- TASK TO CARRY OUT: Filter by the string "moved": return the lines of the material that contain it.
----------
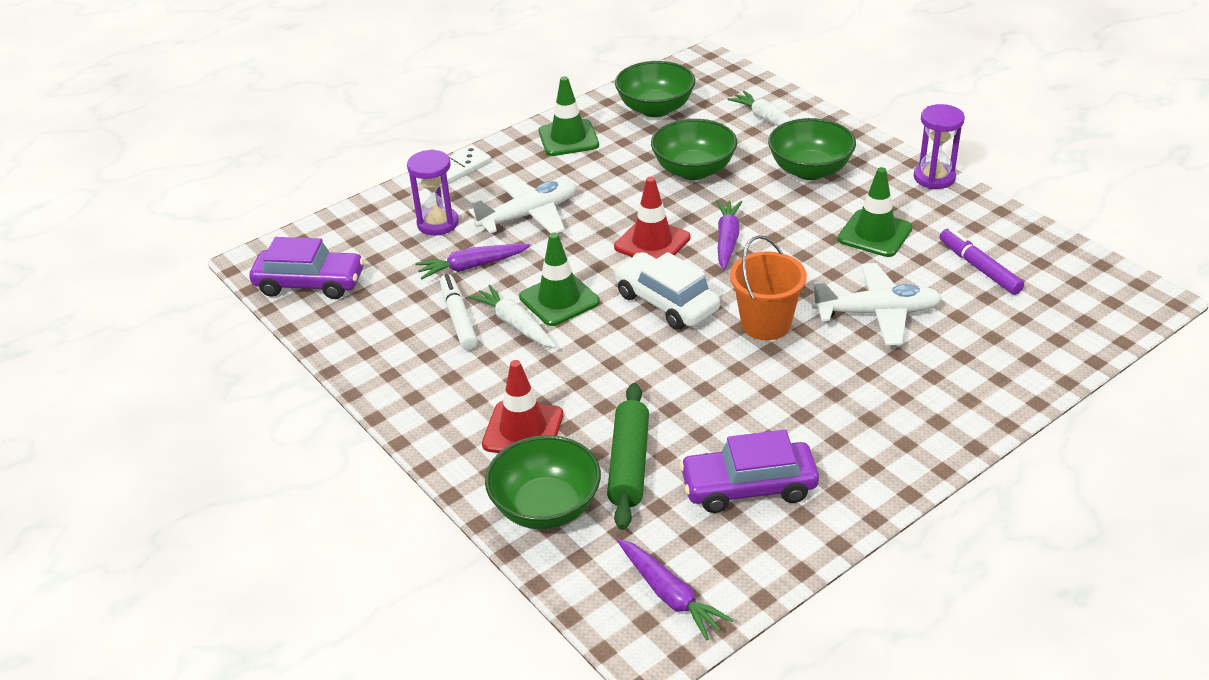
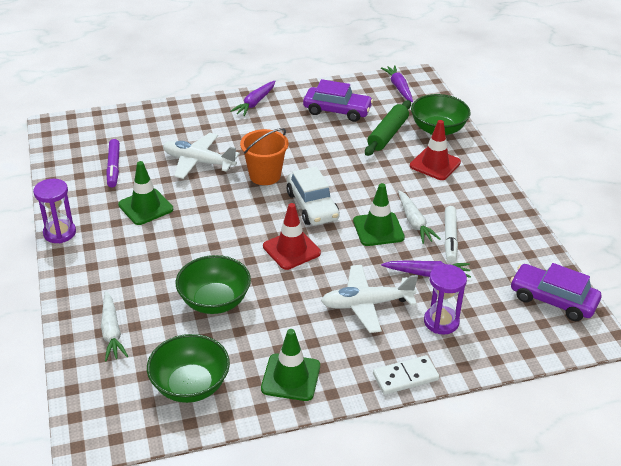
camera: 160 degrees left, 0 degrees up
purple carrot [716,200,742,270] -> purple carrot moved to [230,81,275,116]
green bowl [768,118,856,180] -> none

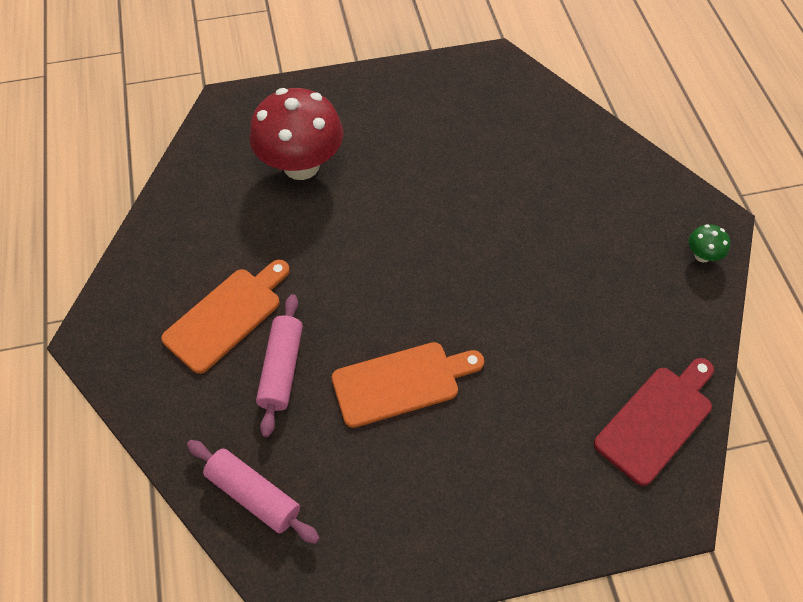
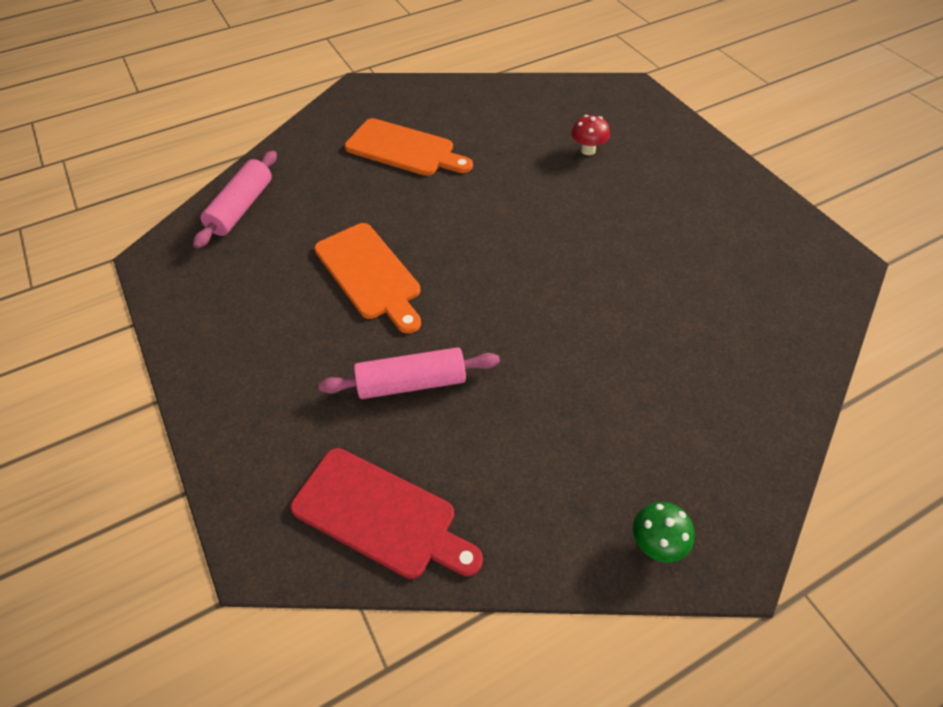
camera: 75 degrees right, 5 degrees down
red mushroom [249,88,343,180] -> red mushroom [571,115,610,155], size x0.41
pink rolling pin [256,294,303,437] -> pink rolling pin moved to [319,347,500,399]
----------
- RESULT OF THIS EXERCISE:
purple carrot [716,200,742,270] -> purple carrot moved to [230,81,275,116]
pink rolling pin [256,294,303,437] -> pink rolling pin moved to [319,347,500,399]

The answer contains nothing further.